Give back the material that follows, identical in every line.
◆ ◆ ◆ ◆
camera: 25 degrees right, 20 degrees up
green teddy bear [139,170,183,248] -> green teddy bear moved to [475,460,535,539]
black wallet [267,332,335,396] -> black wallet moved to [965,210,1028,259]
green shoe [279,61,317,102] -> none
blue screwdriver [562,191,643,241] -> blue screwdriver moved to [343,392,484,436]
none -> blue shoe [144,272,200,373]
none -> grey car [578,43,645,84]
◆ ◆ ◆ ◆
Task solution —
camera: 25 degrees right, 20 degrees up
green teddy bear [139,170,183,248] -> green teddy bear moved to [475,460,535,539]
black wallet [267,332,335,396] -> black wallet moved to [965,210,1028,259]
green shoe [279,61,317,102] -> none
blue screwdriver [562,191,643,241] -> blue screwdriver moved to [343,392,484,436]
none -> blue shoe [144,272,200,373]
none -> grey car [578,43,645,84]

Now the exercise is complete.